#### TASK INPUT:
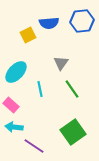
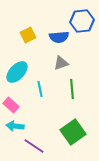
blue semicircle: moved 10 px right, 14 px down
gray triangle: rotated 35 degrees clockwise
cyan ellipse: moved 1 px right
green line: rotated 30 degrees clockwise
cyan arrow: moved 1 px right, 1 px up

#### TASK TO CARRY OUT:
The lines sought are those in the data above that include the string "degrees"; copy each one.

#### OUTPUT:
gray triangle: rotated 35 degrees clockwise
green line: rotated 30 degrees clockwise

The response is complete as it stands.